What you are asked to do :: When the line containing "orange cap: 4 -> 3" appears in the entries below, begin printing there and stop after the line containing "yellow key: 0 -> 3"; print each of those lines exactly and no other line.

---------- Record set

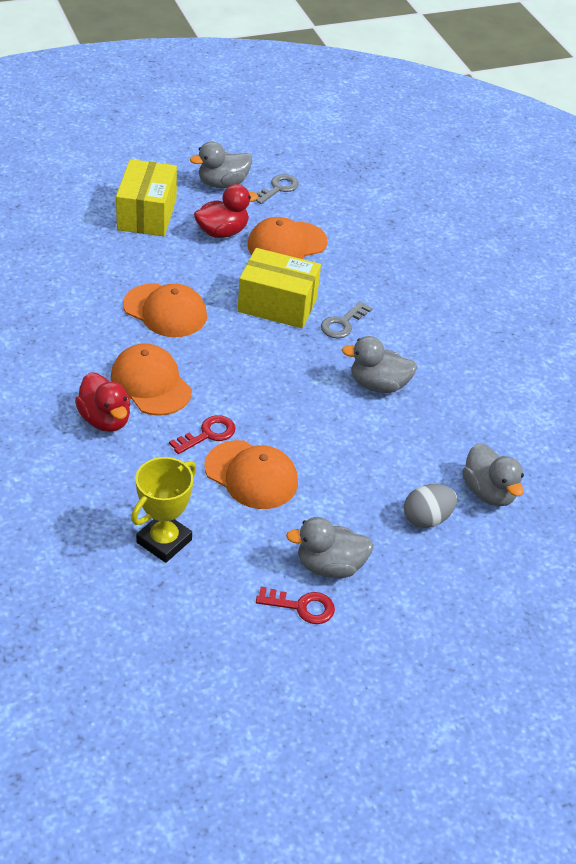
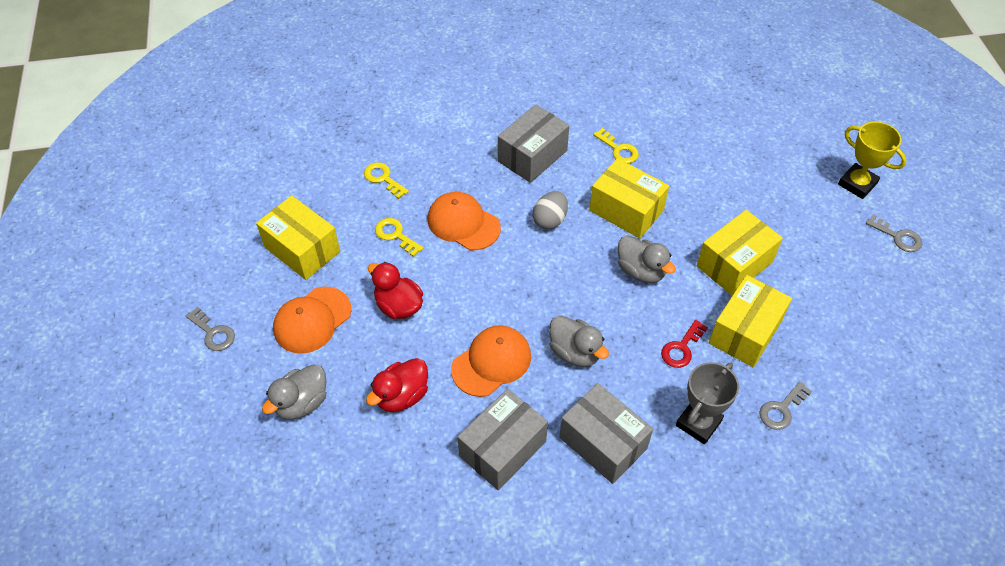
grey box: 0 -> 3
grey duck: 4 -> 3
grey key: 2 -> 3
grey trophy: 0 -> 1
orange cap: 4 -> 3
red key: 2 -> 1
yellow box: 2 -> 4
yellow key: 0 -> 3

--------------------
---------- Record set

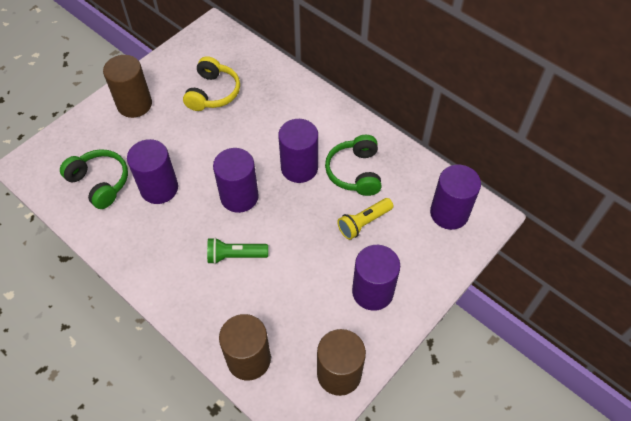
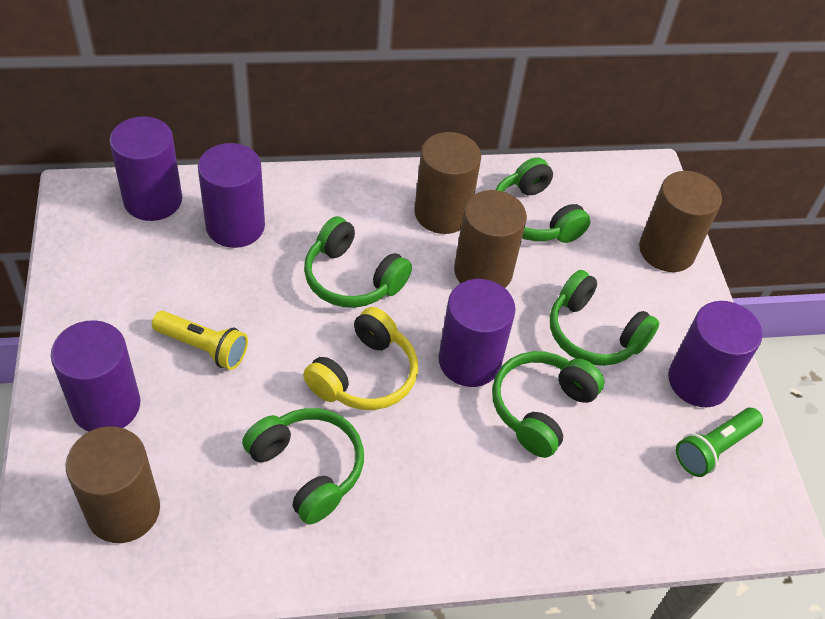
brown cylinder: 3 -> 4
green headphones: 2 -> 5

--------------------

Answer below ::
orange cap: 4 -> 3
red key: 2 -> 1
yellow box: 2 -> 4
yellow key: 0 -> 3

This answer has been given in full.